- **Work item**: In the entries below, find each line with the word "yellow" and return it.

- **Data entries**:

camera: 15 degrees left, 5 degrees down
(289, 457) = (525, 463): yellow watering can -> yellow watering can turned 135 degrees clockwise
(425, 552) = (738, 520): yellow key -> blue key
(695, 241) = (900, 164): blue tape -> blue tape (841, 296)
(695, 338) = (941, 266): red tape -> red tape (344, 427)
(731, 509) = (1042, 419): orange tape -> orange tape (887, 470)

- **Answer**:
(289, 457) = (525, 463): yellow watering can -> yellow watering can turned 135 degrees clockwise
(425, 552) = (738, 520): yellow key -> blue key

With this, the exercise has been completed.